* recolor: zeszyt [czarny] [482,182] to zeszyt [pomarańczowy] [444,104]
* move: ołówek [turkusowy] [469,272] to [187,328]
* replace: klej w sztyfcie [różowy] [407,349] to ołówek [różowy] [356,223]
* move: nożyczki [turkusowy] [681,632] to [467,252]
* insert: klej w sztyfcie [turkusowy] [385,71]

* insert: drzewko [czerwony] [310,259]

------------------------------

Activity:
Only the lines from the one holding "[681,632] to [467,252]" through the end of the listing should appear in the response, each restated exactly.

Answer area:
* move: nożyczki [turkusowy] [681,632] to [467,252]
* insert: klej w sztyfcie [turkusowy] [385,71]

* insert: drzewko [czerwony] [310,259]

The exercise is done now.